> Required action: For every record below, repeat the text exactly and pass over any image.

> Data supplied:
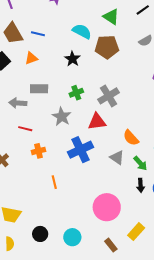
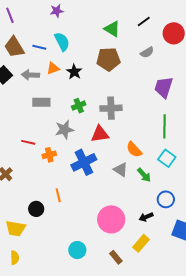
cyan semicircle: (82, 31) -> (62, 42), moved, turned 36
orange triangle: (31, 58) -> (53, 68), moved
gray cross: (109, 96) -> (111, 108), turned 30
gray arrow: (18, 103) -> (30, 75), moved
gray star: (62, 117) -> (64, 130), turned 30
orange cross: (38, 151) -> (49, 155), moved
black arrow: (141, 185) -> (146, 217), moved, turned 72
black circle: (40, 234) -> (36, 209), moved

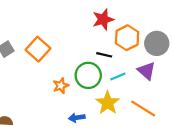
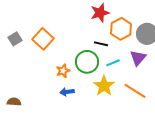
purple triangle: (146, 71) -> (138, 58), turned 30
blue arrow: (77, 118) -> (67, 92), moved

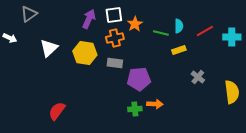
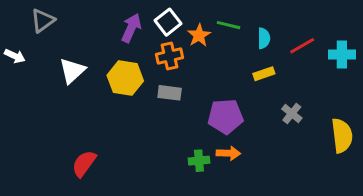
white square: (114, 15) -> (168, 22), turned -30
green line: (161, 33) -> (228, 25), moved
purple pentagon: (139, 79) -> (226, 116), moved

> Worked solution:
cyan semicircle: (82, 31) -> (62, 42), moved, turned 36
orange triangle: (31, 58) -> (53, 68), moved
gray cross: (109, 96) -> (111, 108), turned 30
gray arrow: (18, 103) -> (30, 75), moved
gray star: (62, 117) -> (64, 130), turned 30
orange cross: (38, 151) -> (49, 155), moved
black arrow: (141, 185) -> (146, 217), moved, turned 72
black circle: (40, 234) -> (36, 209), moved

purple triangle: (146, 71) -> (138, 58), turned 30
blue arrow: (77, 118) -> (67, 92), moved

white square: (114, 15) -> (168, 22), turned -30
green line: (161, 33) -> (228, 25), moved
purple pentagon: (139, 79) -> (226, 116), moved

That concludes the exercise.